Without any images, write the data out exactly as it appears.

[Scene image comparisons]
▶
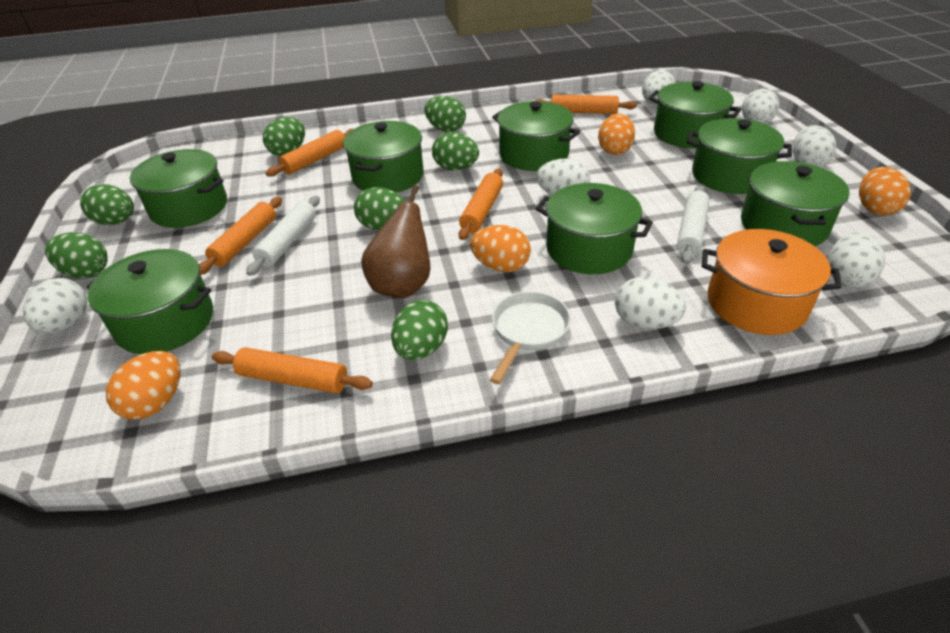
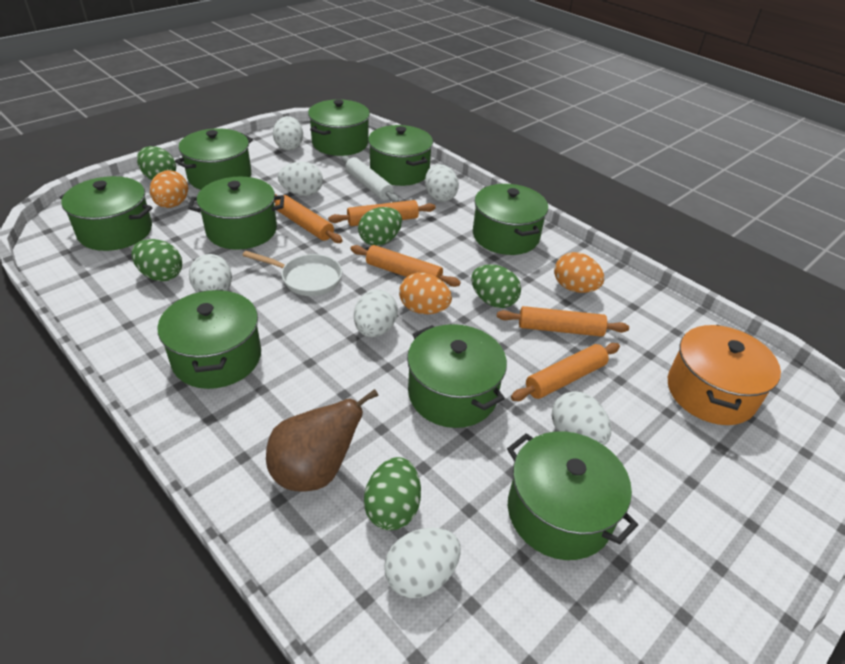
green egg: 7 -> 5
green pot: 8 -> 9
orange egg: 4 -> 3
white rolling pin: 2 -> 1

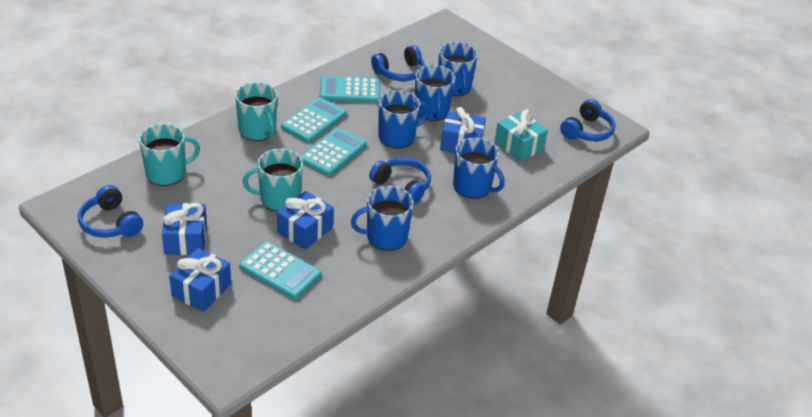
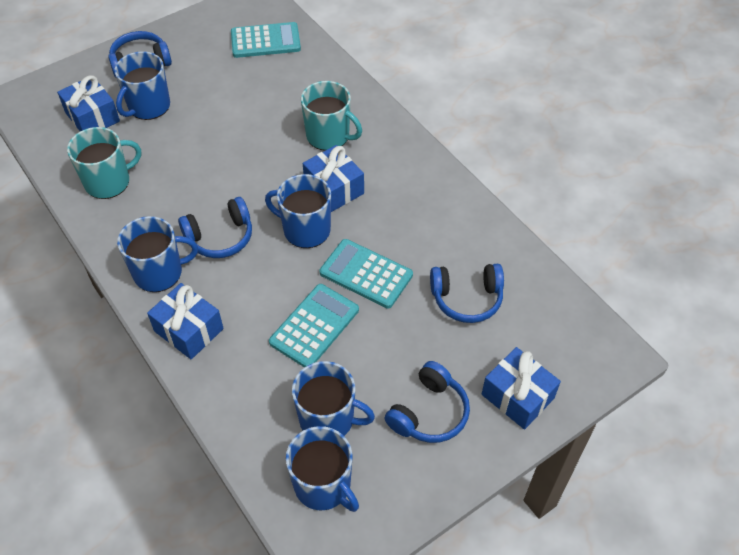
turquoise calculator: 4 -> 3
turquoise gift: 1 -> 0
turquoise mug: 3 -> 2

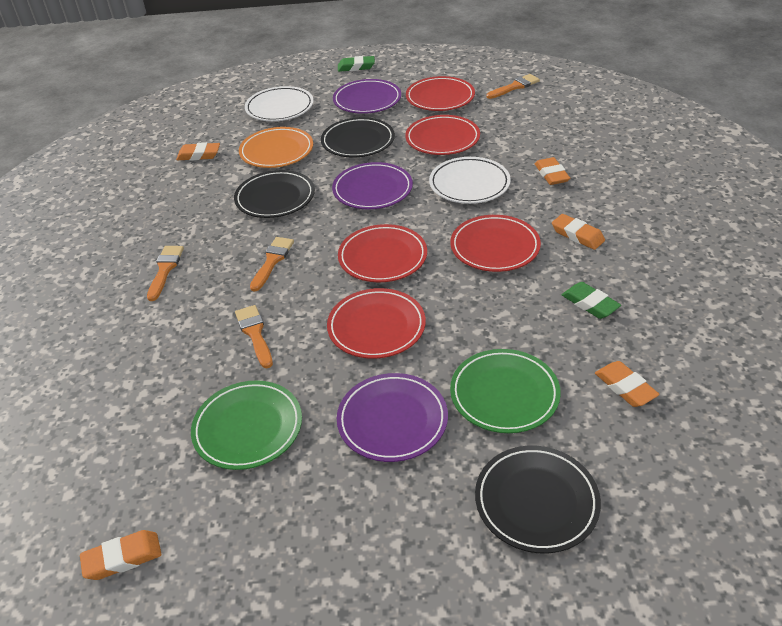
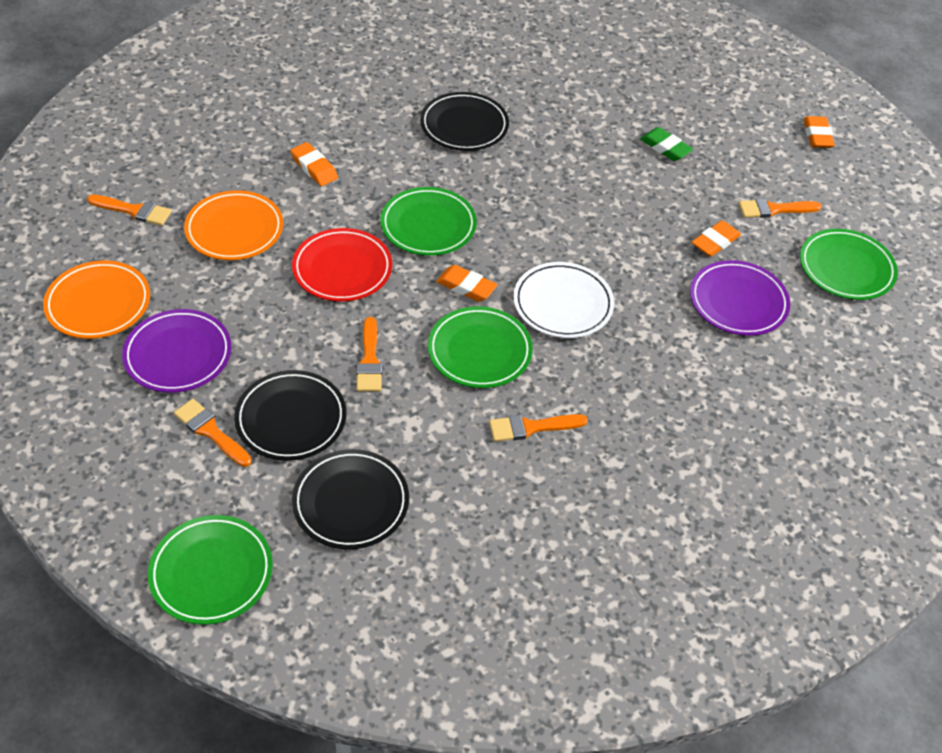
green eraser: 2 -> 1
green plate: 2 -> 4
orange brush: 4 -> 5
orange eraser: 5 -> 4
orange plate: 1 -> 2
purple plate: 3 -> 2
red plate: 5 -> 1
white plate: 2 -> 1

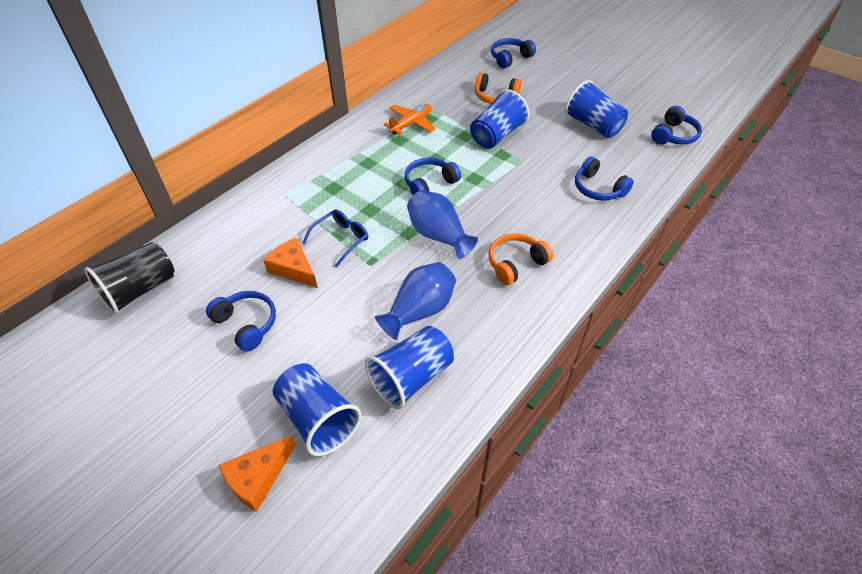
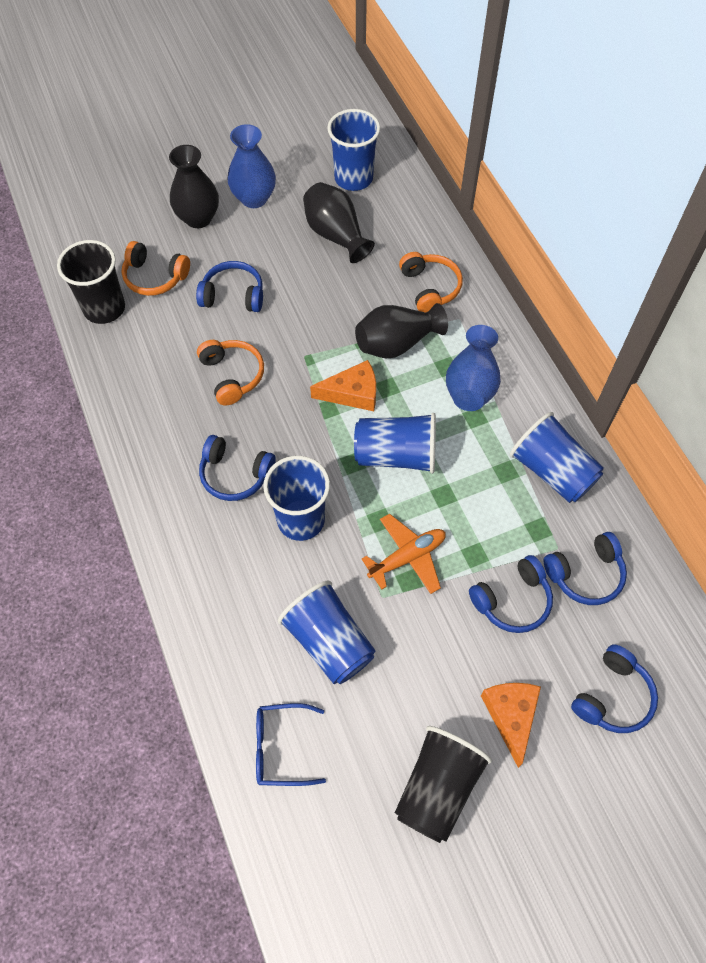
black cup: 1 -> 2
black vase: 0 -> 3
blue cup: 4 -> 5
orange headphones: 2 -> 3

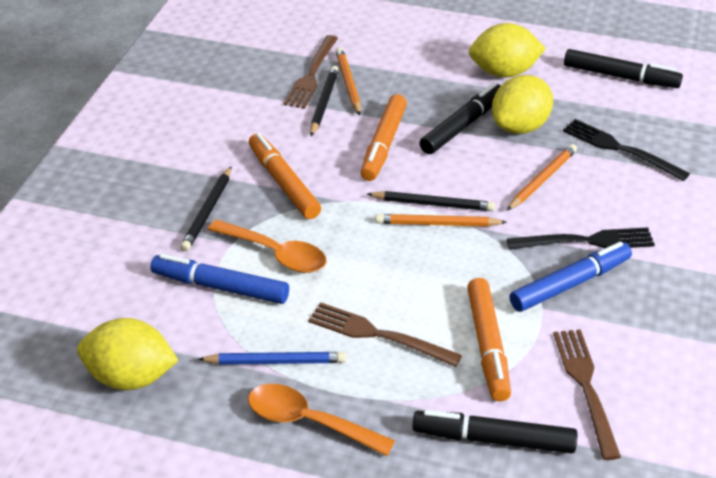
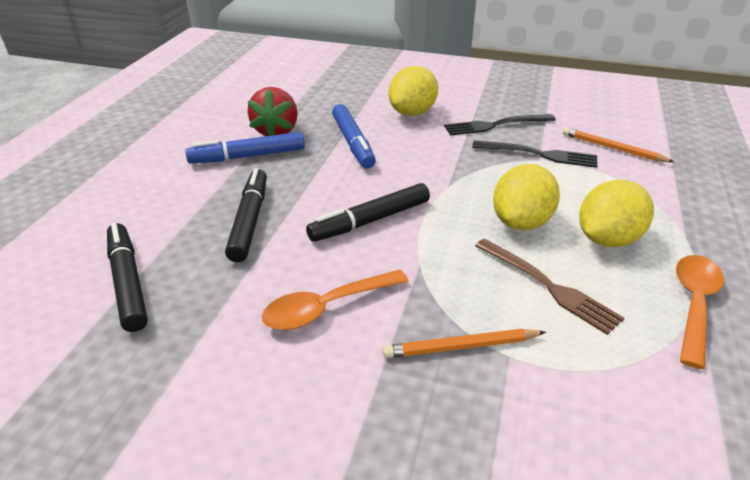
black pencil: 3 -> 0
blue pencil: 1 -> 0
brown fork: 3 -> 1
orange marker: 3 -> 0
orange pencil: 3 -> 2
red strawberry: 0 -> 1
◀
Response to this task:
green egg: 7 -> 5
green pot: 8 -> 9
orange egg: 4 -> 3
white rolling pin: 2 -> 1

turquoise calculator: 4 -> 3
turquoise gift: 1 -> 0
turquoise mug: 3 -> 2

green eraser: 2 -> 1
green plate: 2 -> 4
orange brush: 4 -> 5
orange eraser: 5 -> 4
orange plate: 1 -> 2
purple plate: 3 -> 2
red plate: 5 -> 1
white plate: 2 -> 1

black cup: 1 -> 2
black vase: 0 -> 3
blue cup: 4 -> 5
orange headphones: 2 -> 3

black pencil: 3 -> 0
blue pencil: 1 -> 0
brown fork: 3 -> 1
orange marker: 3 -> 0
orange pencil: 3 -> 2
red strawberry: 0 -> 1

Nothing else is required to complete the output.